··· Exercise data ···
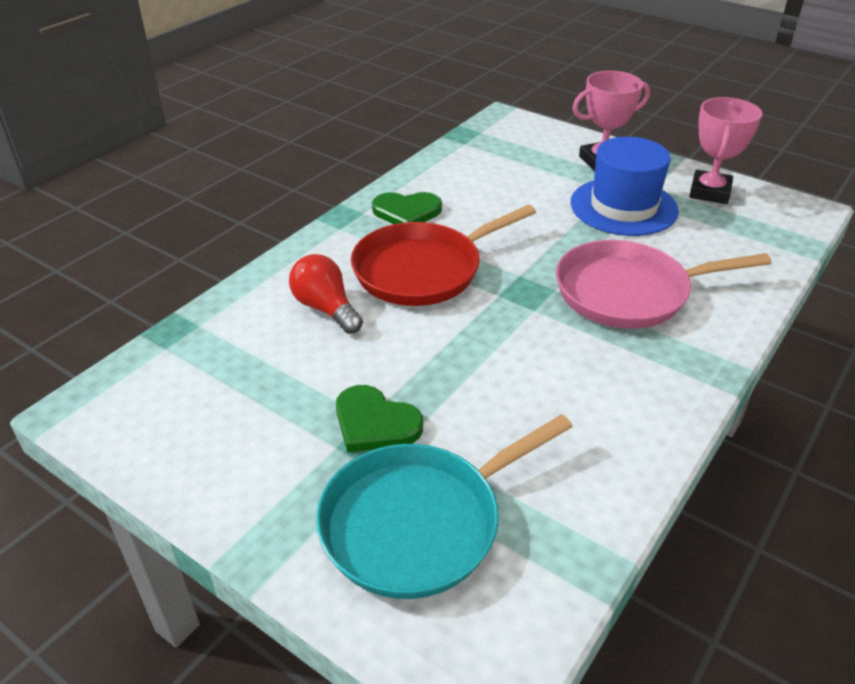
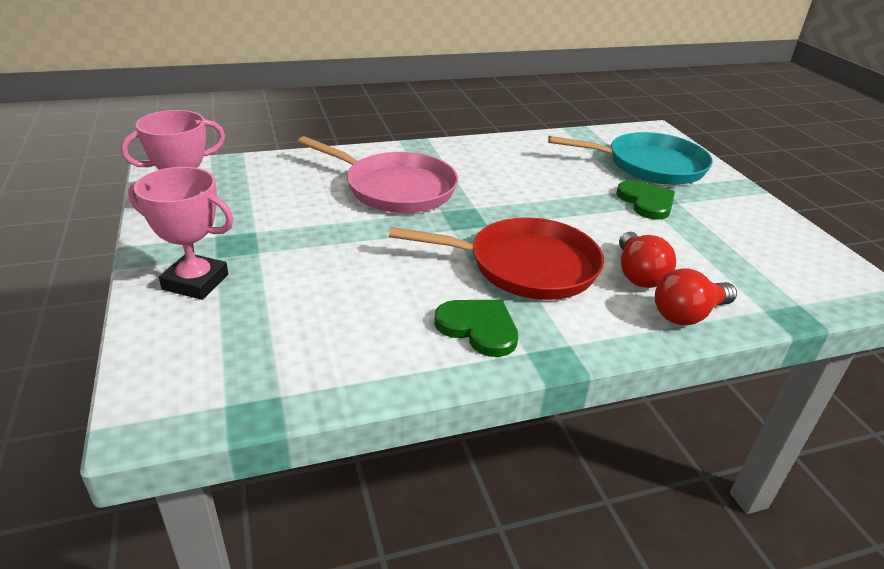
camera: 145 degrees left, 5 degrees down
(266, 289) = (688, 314): none -> red light bulb
(623, 207) = (278, 234): blue hat -> none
···
Aim of the exercise:
Search the data for "none". Copy every line that has it.

Solution:
(266, 289) = (688, 314): none -> red light bulb
(623, 207) = (278, 234): blue hat -> none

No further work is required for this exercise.